Records provided START
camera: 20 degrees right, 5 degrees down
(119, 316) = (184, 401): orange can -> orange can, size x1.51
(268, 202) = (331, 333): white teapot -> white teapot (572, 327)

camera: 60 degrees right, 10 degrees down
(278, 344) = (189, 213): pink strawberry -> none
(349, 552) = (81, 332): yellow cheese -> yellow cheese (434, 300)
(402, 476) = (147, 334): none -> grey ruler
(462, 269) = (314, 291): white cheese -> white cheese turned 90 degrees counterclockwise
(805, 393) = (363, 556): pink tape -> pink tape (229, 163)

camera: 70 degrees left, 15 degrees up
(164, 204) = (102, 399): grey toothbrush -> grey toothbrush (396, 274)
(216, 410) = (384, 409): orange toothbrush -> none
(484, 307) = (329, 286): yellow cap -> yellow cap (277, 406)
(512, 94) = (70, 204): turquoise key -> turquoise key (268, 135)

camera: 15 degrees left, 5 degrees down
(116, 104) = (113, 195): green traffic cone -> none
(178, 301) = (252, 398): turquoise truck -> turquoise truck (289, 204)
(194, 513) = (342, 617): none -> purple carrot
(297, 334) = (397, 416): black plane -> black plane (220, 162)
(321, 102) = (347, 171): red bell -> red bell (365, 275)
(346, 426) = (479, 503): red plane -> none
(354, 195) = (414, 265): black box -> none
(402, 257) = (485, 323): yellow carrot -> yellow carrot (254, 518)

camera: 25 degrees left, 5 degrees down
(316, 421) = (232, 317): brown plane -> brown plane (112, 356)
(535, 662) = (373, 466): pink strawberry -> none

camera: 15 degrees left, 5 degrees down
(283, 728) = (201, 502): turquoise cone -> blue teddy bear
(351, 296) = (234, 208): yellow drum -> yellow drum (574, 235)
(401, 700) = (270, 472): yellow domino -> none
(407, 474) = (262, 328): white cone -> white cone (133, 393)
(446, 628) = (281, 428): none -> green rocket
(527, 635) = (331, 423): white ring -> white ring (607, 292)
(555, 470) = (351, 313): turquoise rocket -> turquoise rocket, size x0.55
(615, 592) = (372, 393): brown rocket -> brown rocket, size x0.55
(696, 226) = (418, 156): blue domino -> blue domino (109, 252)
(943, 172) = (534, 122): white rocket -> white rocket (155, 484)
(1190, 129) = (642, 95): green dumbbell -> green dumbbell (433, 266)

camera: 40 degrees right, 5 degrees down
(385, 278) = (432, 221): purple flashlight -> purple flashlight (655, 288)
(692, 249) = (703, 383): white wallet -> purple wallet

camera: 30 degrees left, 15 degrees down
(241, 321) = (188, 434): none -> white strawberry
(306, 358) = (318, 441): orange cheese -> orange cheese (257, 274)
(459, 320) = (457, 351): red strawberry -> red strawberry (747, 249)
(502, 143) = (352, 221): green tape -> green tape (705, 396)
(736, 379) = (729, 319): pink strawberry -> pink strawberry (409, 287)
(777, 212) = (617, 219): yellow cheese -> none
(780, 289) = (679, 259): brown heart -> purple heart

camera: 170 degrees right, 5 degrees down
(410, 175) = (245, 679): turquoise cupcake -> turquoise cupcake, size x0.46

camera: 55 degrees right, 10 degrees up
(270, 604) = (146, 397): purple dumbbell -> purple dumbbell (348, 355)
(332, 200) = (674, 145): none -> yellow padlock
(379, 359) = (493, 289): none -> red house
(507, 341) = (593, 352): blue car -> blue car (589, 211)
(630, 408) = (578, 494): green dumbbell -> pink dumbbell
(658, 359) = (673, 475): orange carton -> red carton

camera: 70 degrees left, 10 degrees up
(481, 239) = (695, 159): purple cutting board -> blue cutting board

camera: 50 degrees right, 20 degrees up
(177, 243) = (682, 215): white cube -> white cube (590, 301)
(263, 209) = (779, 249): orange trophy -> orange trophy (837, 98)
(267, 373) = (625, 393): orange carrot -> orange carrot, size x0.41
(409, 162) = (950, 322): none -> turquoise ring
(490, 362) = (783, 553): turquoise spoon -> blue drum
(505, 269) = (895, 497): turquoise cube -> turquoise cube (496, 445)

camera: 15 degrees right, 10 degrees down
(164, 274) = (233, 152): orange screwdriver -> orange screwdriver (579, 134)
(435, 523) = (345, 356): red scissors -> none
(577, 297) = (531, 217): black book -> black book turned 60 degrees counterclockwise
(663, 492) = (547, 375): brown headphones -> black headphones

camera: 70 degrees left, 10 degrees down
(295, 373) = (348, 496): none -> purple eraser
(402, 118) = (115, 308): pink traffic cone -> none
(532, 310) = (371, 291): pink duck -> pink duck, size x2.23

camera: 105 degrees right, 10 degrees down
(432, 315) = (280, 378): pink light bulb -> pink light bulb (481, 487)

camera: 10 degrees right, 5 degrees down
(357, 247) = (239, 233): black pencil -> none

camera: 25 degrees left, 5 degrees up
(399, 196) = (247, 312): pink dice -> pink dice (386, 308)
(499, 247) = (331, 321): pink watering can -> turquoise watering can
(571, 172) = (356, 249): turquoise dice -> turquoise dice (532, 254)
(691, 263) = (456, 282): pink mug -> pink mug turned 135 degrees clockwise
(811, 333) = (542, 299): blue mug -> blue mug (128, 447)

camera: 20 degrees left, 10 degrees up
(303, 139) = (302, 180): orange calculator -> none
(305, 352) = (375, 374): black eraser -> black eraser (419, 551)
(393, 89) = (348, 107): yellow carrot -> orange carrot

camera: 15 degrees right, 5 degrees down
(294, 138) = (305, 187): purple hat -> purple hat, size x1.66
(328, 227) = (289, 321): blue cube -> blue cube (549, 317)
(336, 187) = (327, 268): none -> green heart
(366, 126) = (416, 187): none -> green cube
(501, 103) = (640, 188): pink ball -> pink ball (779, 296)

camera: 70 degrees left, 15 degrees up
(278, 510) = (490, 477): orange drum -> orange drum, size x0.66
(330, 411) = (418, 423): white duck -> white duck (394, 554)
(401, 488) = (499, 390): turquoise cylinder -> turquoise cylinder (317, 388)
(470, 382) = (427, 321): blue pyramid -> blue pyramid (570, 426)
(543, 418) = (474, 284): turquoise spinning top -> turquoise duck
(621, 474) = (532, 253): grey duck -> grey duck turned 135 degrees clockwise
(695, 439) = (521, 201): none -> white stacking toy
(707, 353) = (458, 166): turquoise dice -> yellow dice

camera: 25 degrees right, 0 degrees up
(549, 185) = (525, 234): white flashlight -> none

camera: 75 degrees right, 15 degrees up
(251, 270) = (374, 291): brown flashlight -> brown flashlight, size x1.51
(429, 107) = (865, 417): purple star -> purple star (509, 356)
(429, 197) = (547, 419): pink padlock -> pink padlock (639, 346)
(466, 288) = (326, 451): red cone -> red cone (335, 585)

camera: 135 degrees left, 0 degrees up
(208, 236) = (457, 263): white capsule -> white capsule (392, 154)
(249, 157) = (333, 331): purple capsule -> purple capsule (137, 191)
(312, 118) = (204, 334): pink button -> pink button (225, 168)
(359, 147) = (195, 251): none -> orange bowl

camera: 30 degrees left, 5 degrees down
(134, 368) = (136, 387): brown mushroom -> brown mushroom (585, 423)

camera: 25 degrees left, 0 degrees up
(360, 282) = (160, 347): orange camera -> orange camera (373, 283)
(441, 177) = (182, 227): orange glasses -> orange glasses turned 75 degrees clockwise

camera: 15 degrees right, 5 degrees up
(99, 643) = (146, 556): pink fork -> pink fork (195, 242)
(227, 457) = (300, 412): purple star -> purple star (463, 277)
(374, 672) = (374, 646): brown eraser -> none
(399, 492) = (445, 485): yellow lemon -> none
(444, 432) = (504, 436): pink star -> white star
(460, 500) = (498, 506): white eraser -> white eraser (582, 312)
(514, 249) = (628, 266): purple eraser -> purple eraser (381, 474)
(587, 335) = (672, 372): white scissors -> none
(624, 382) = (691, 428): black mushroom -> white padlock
Records provided END
Problem details
Set down, exactly as they appear, the lines above from the first one to the line that holds "(401, 700) = (270, 472): yellow", both included, please, and no others.

Solution for this exercise
camera: 20 degrees right, 5 degrees down
(119, 316) = (184, 401): orange can -> orange can, size x1.51
(268, 202) = (331, 333): white teapot -> white teapot (572, 327)

camera: 60 degrees right, 10 degrees down
(278, 344) = (189, 213): pink strawberry -> none
(349, 552) = (81, 332): yellow cheese -> yellow cheese (434, 300)
(402, 476) = (147, 334): none -> grey ruler
(462, 269) = (314, 291): white cheese -> white cheese turned 90 degrees counterclockwise
(805, 393) = (363, 556): pink tape -> pink tape (229, 163)

camera: 70 degrees left, 15 degrees up
(164, 204) = (102, 399): grey toothbrush -> grey toothbrush (396, 274)
(216, 410) = (384, 409): orange toothbrush -> none
(484, 307) = (329, 286): yellow cap -> yellow cap (277, 406)
(512, 94) = (70, 204): turquoise key -> turquoise key (268, 135)

camera: 15 degrees left, 5 degrees down
(116, 104) = (113, 195): green traffic cone -> none
(178, 301) = (252, 398): turquoise truck -> turquoise truck (289, 204)
(194, 513) = (342, 617): none -> purple carrot
(297, 334) = (397, 416): black plane -> black plane (220, 162)
(321, 102) = (347, 171): red bell -> red bell (365, 275)
(346, 426) = (479, 503): red plane -> none
(354, 195) = (414, 265): black box -> none
(402, 257) = (485, 323): yellow carrot -> yellow carrot (254, 518)

camera: 25 degrees left, 5 degrees down
(316, 421) = (232, 317): brown plane -> brown plane (112, 356)
(535, 662) = (373, 466): pink strawberry -> none

camera: 15 degrees left, 5 degrees down
(283, 728) = (201, 502): turquoise cone -> blue teddy bear
(351, 296) = (234, 208): yellow drum -> yellow drum (574, 235)
(401, 700) = (270, 472): yellow domino -> none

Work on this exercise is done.